= Exercise objective =
Whenever a line below includes the string "RESET", show it.

Version difference data

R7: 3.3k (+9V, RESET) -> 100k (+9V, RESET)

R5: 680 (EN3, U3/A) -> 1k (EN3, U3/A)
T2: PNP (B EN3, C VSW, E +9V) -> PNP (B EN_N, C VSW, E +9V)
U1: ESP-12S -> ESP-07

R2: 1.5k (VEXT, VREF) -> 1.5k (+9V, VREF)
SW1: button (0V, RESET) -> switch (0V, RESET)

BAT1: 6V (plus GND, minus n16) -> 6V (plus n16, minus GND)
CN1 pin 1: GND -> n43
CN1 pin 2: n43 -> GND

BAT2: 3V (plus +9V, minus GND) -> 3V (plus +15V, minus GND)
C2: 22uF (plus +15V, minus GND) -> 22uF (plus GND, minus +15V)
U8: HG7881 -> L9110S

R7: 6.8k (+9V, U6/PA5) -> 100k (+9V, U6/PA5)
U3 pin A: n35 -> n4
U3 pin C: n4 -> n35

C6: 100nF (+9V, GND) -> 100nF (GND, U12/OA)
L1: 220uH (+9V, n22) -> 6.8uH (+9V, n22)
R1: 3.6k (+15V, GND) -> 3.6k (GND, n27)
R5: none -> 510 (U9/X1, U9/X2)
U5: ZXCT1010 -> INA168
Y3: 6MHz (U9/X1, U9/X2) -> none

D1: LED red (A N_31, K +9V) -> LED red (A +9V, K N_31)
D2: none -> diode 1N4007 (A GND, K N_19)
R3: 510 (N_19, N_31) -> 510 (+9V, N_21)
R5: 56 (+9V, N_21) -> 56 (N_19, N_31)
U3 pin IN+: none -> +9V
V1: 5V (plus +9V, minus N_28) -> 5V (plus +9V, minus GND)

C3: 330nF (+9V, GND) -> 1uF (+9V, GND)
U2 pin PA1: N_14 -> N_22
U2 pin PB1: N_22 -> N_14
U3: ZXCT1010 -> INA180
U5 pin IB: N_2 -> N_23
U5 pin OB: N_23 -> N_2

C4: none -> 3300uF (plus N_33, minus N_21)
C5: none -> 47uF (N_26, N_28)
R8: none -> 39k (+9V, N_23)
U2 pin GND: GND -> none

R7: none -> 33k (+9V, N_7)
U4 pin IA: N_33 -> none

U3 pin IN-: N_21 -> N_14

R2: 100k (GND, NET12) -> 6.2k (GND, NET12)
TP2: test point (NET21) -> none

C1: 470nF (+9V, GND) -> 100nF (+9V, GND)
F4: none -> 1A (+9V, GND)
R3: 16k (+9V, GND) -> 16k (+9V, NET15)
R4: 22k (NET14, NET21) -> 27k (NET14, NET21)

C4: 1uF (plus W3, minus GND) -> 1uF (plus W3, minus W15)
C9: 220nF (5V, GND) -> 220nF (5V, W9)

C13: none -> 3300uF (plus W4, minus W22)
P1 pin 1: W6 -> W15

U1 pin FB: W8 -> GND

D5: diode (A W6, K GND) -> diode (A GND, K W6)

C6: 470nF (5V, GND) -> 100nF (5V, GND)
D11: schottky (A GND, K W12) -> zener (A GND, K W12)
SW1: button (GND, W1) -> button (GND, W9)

= Response area =
R7: 3.3k (+9V, RESET) -> 100k (+9V, RESET)
SW1: button (0V, RESET) -> switch (0V, RESET)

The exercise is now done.